▸ **WORK TO COMPLETE**
Please filter the entries for the word "none" and copy every line that has it.

▸ **EXTRACTED RECORDS**
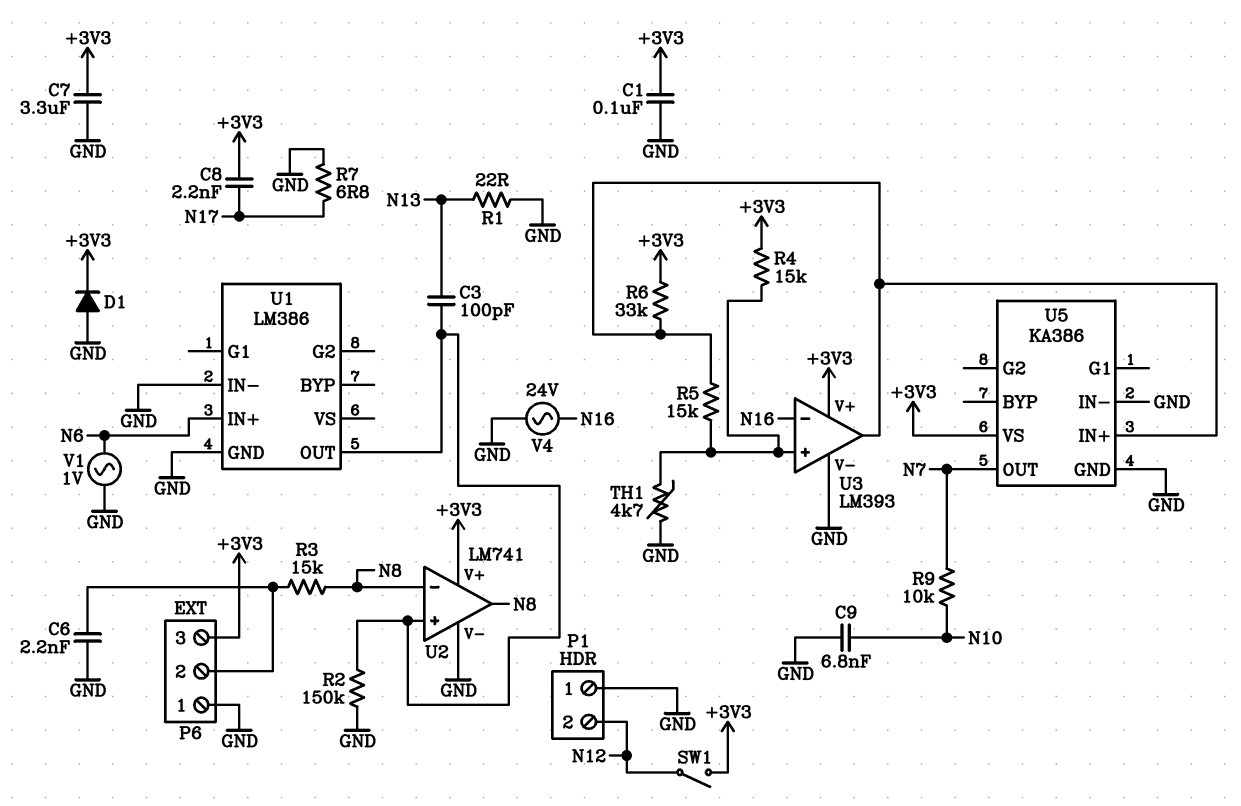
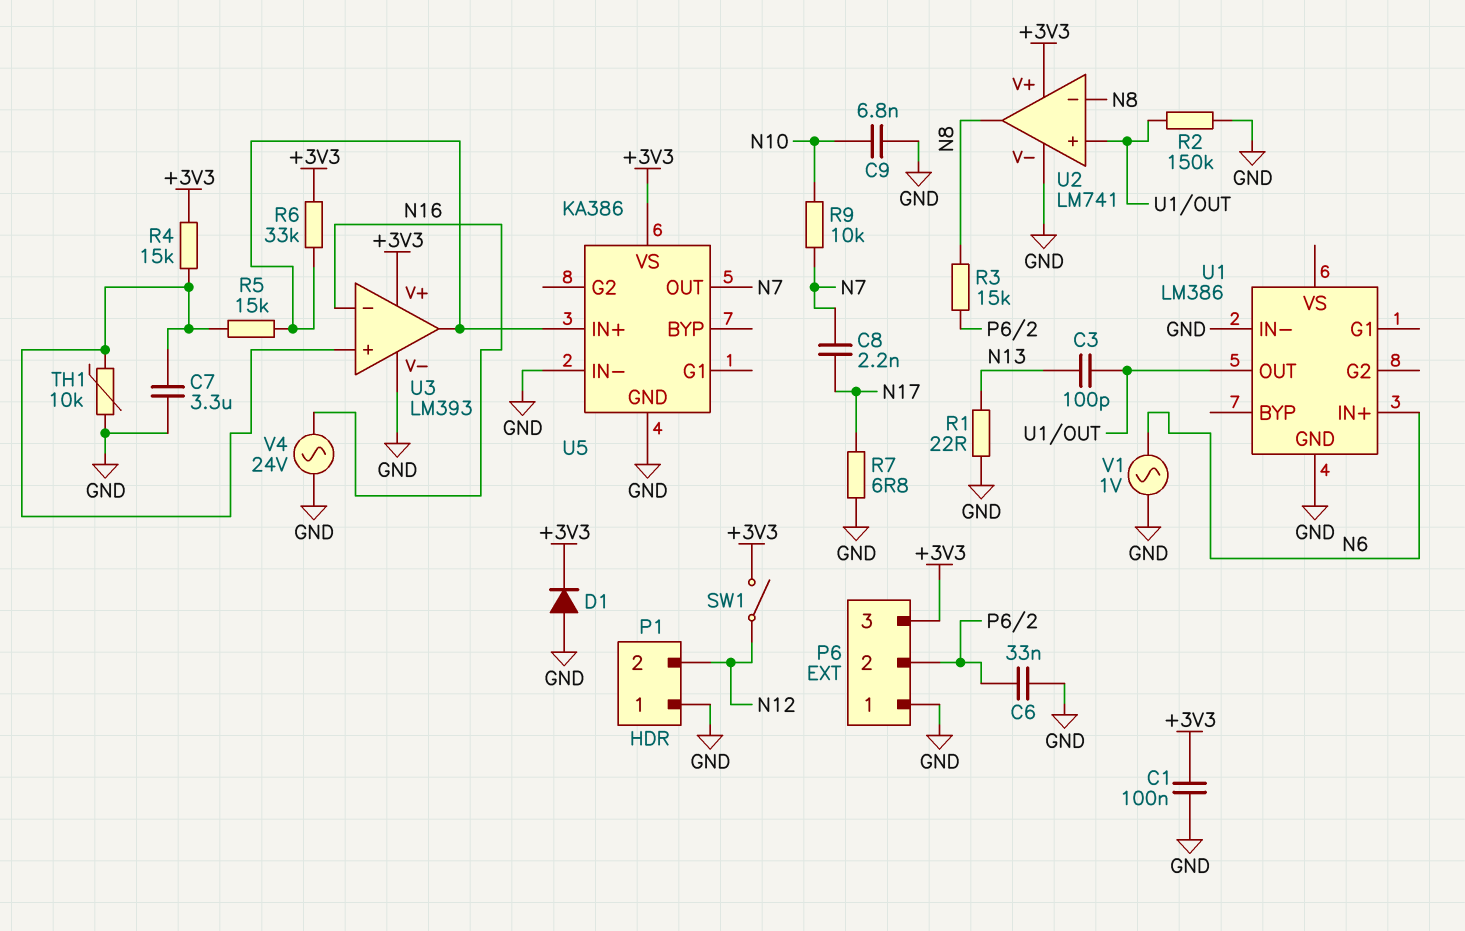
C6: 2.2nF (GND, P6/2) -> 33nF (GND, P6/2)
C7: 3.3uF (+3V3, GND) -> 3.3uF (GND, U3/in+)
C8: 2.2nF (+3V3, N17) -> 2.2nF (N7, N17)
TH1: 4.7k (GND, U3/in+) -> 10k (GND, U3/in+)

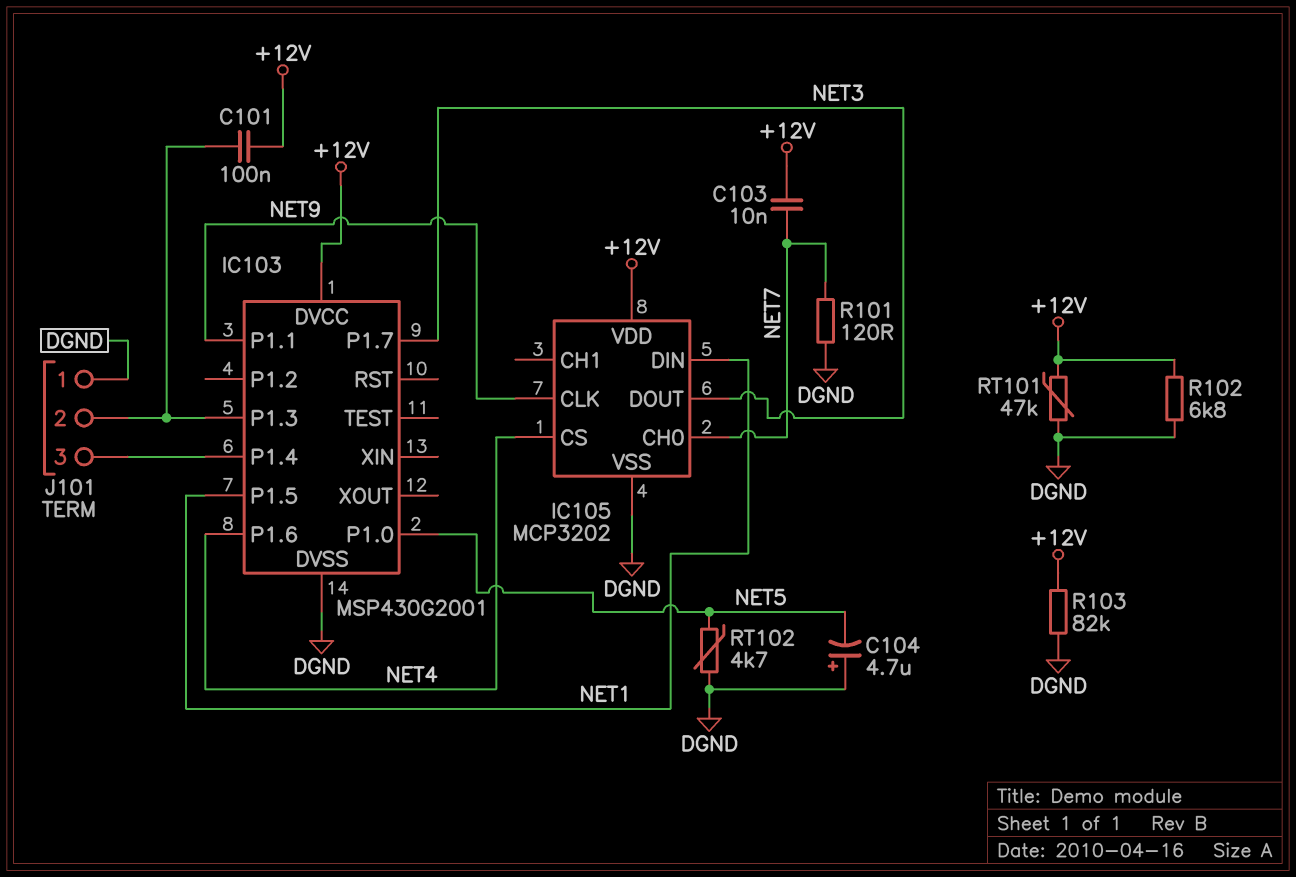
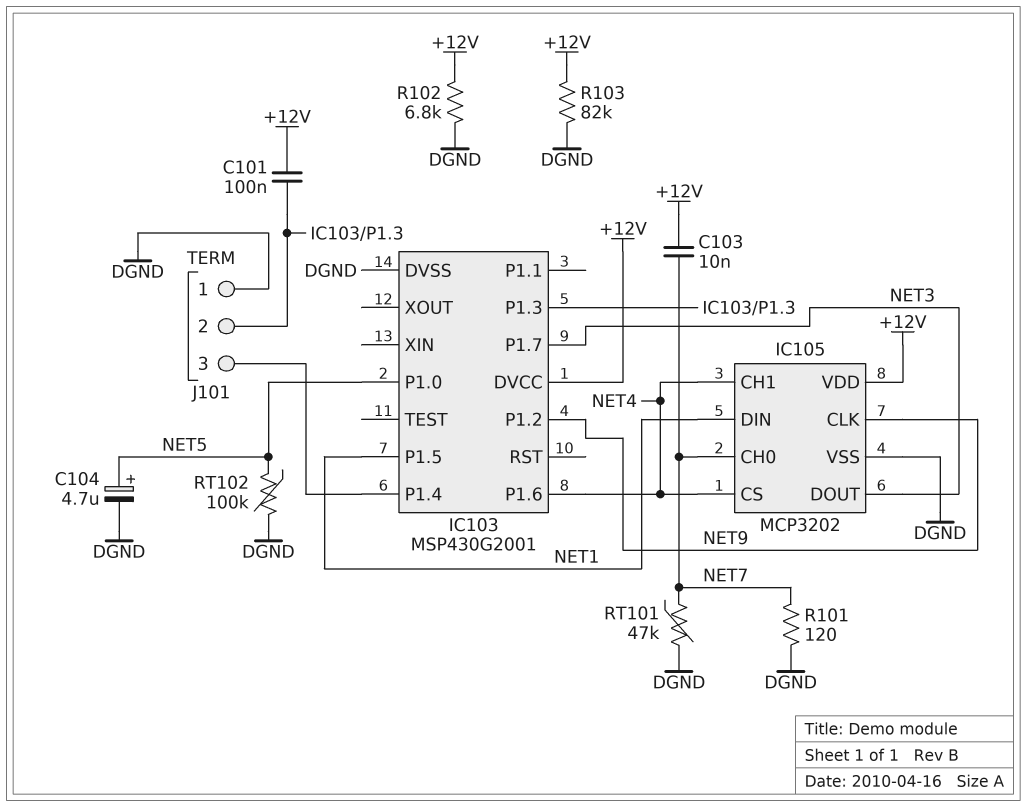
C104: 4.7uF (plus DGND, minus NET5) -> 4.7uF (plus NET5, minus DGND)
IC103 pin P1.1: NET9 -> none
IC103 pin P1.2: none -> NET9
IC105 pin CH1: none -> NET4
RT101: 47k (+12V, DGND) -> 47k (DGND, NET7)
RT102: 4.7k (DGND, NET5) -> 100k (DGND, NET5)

---

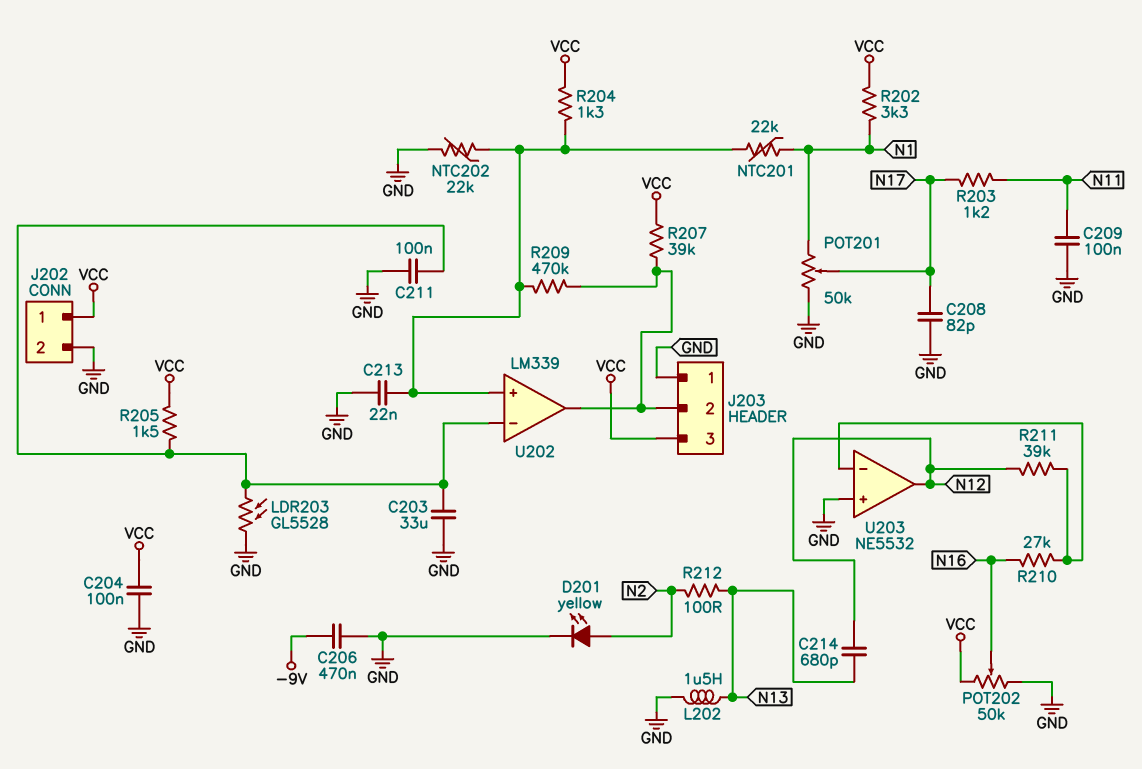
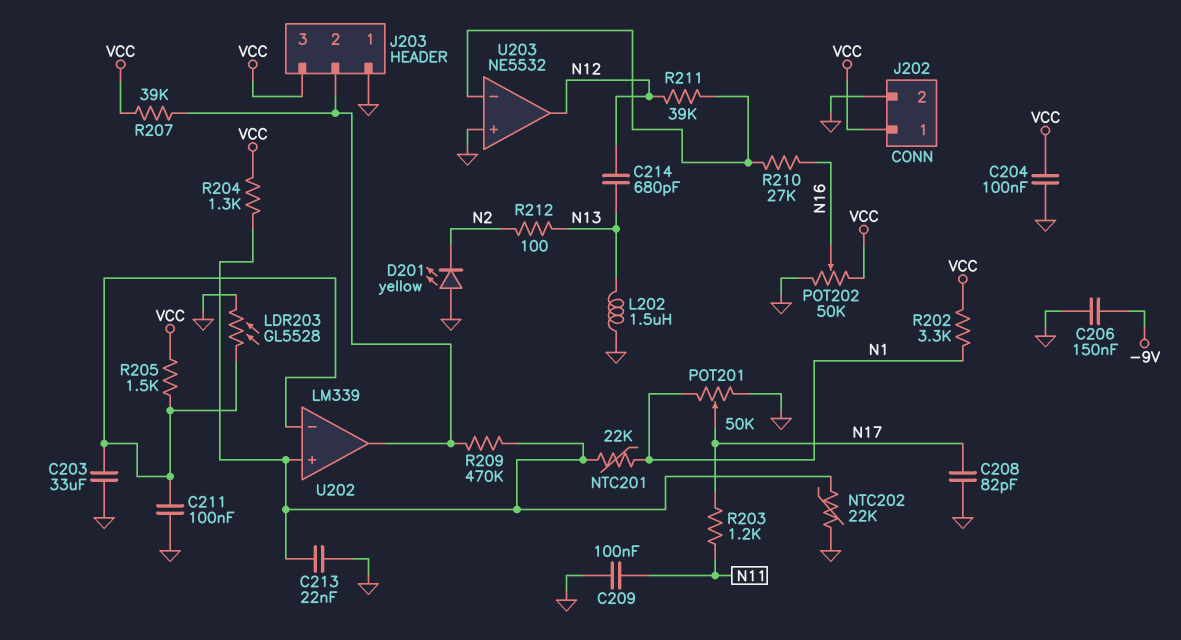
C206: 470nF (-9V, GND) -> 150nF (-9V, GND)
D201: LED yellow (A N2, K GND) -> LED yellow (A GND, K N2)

▸ **ANSWER TO THE PROBLEM**
IC103 pin P1.1: NET9 -> none
IC103 pin P1.2: none -> NET9
IC105 pin CH1: none -> NET4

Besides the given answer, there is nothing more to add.